Records |
____________________

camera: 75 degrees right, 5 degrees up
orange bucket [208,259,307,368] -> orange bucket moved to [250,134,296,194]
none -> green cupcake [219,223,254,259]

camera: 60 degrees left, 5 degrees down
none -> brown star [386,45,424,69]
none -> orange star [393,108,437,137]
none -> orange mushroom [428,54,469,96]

____________________

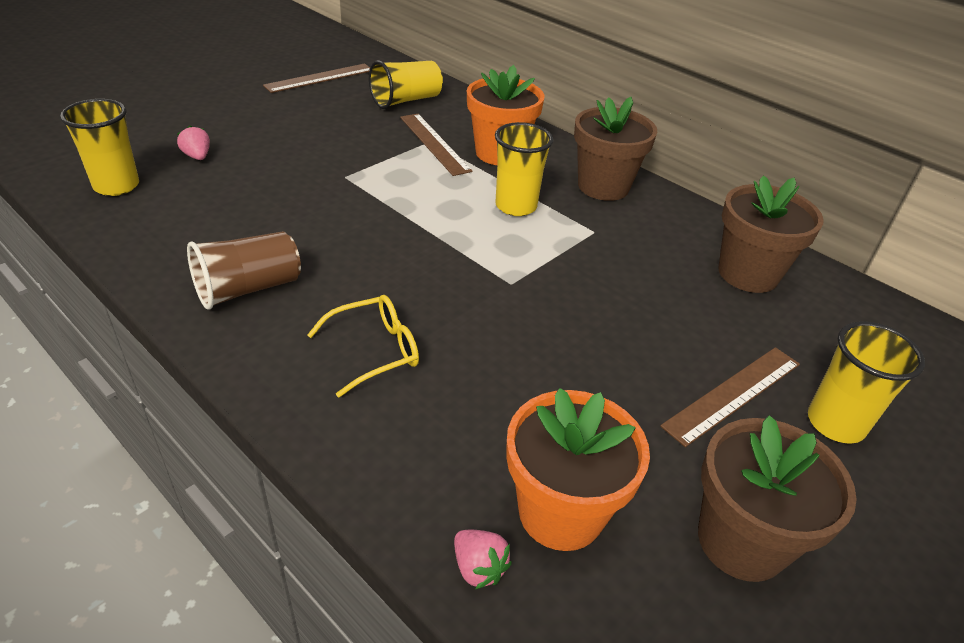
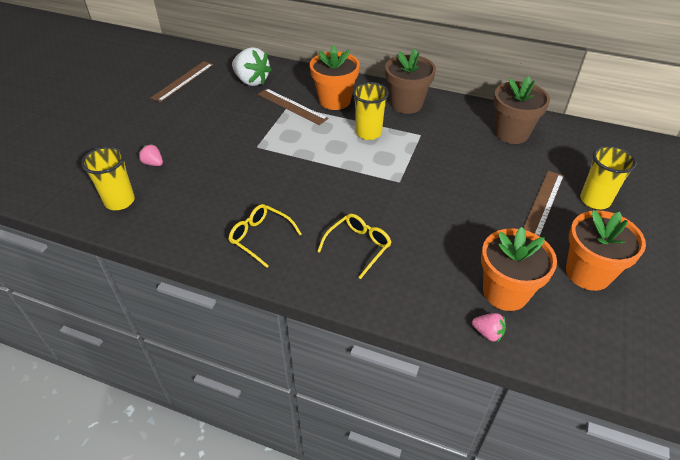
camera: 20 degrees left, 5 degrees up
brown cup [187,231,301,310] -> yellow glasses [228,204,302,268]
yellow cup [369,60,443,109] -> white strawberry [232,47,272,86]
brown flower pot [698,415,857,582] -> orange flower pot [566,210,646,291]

____________________

Goal of the exercise |
Return a word-for-word copy of the lines above from the one holding "none -> brown star [386,45,424,69]" through the one holding "none -> orange mushroom [428,54,469,96]", with both of them included and nothing besides.

Task response |
none -> brown star [386,45,424,69]
none -> orange star [393,108,437,137]
none -> orange mushroom [428,54,469,96]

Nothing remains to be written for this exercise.